> **EXERCISE GOAL**: Please return the listing exactly as it stands, skipping any pictures.

> **DATASET CONTENT**:
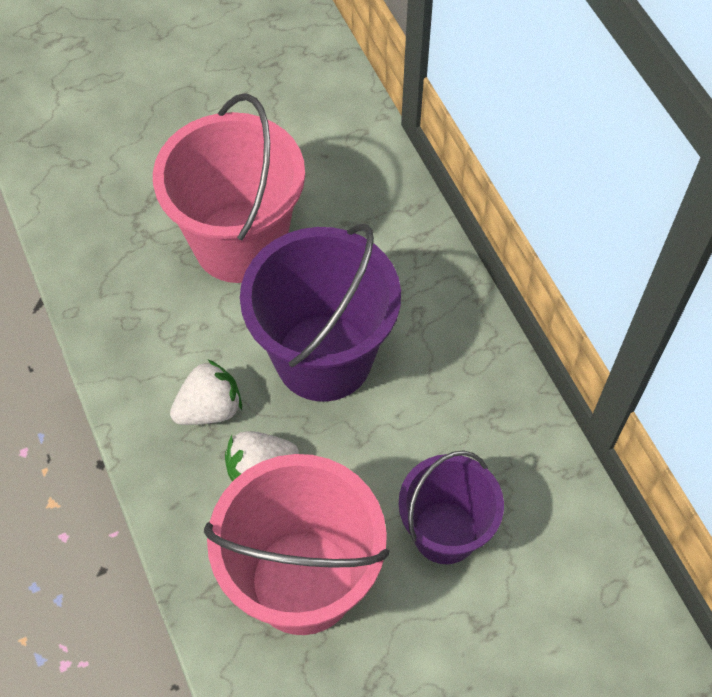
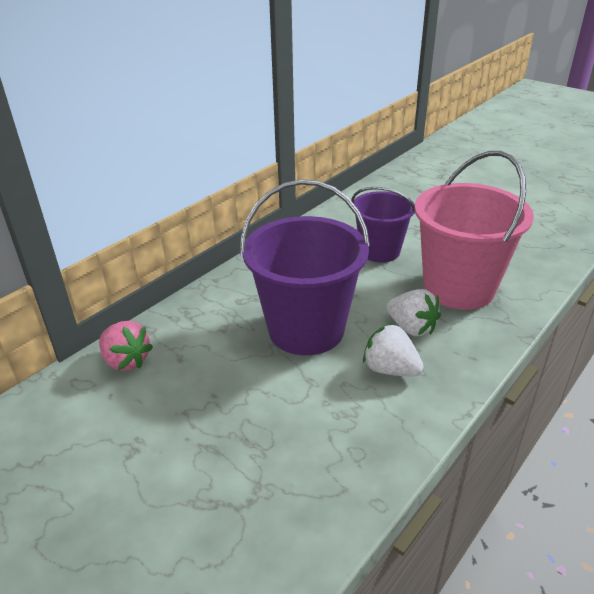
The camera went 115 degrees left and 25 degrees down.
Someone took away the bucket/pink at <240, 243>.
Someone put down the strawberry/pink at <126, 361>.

> **ANSWER AREA**:
The camera went 115 degrees left and 25 degrees down.
Someone took away the bucket/pink at <240, 243>.
Someone put down the strawberry/pink at <126, 361>.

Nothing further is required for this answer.